Aim of the exercise: Return the entries below in their exact form, leaving the pictures out.

Exercise input:
━━━━━━━━━━━━━━━━━━━━
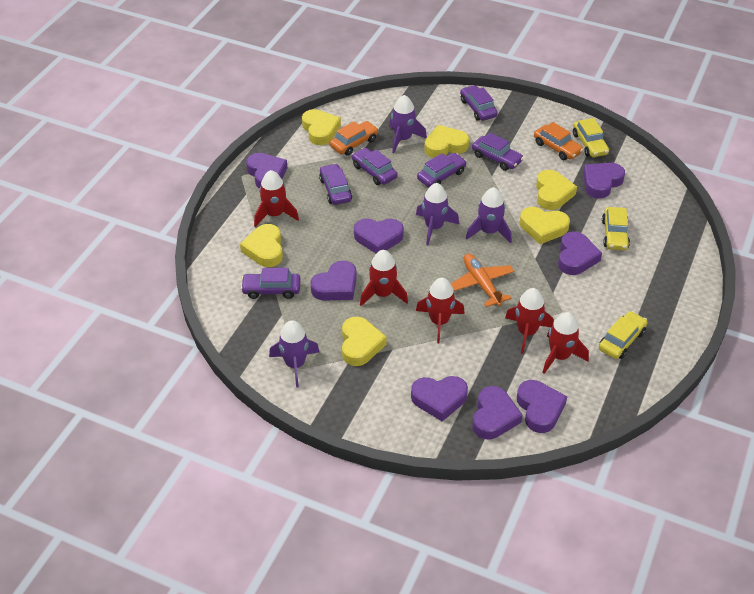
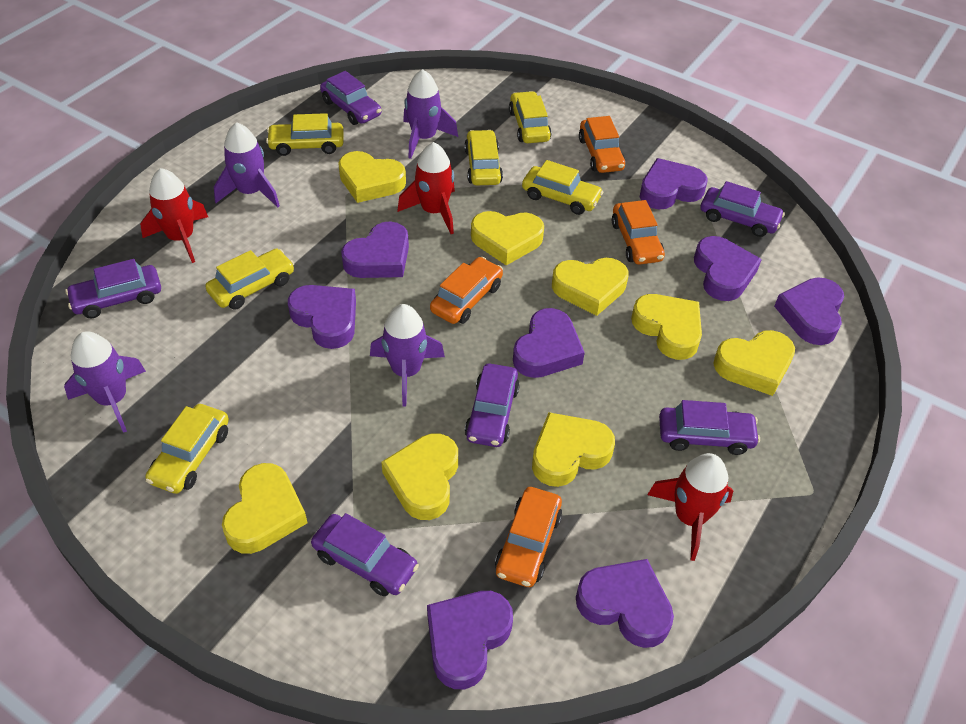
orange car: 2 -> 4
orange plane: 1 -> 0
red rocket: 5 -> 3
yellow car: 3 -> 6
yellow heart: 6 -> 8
━━━━━━━━━━━━━━━━━━━━
Solution:
orange car: 2 -> 4
orange plane: 1 -> 0
red rocket: 5 -> 3
yellow car: 3 -> 6
yellow heart: 6 -> 8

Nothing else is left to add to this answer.